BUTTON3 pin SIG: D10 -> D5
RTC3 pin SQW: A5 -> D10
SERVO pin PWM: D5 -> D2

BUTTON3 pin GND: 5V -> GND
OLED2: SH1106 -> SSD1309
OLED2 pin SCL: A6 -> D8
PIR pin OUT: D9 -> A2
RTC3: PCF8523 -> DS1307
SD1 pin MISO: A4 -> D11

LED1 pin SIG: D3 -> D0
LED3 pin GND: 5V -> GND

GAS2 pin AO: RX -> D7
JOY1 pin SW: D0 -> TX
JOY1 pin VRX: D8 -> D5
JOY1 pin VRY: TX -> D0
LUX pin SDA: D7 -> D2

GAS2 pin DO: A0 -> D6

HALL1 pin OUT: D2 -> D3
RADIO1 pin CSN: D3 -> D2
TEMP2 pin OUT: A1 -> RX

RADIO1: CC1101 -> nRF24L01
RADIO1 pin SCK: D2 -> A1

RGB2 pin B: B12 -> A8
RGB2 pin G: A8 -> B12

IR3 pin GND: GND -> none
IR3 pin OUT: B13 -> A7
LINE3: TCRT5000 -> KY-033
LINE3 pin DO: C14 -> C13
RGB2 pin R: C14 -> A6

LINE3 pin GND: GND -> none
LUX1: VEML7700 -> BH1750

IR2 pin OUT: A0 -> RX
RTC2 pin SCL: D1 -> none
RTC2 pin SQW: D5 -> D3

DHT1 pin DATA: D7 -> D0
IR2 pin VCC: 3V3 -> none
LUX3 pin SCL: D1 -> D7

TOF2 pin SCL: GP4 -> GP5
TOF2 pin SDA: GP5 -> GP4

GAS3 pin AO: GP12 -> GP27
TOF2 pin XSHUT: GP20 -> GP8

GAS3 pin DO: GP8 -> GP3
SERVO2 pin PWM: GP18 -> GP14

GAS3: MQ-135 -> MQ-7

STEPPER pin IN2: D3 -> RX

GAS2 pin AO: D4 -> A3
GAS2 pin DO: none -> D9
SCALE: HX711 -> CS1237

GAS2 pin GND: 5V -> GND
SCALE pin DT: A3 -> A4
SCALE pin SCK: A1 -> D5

=-=-=

*EXERCISE OBJECTIVE*.
Looking at the material above, work out how many lines have the word "SCALE" in them. Answer with that number alone.

*EXERCISE SOLUTION*.
3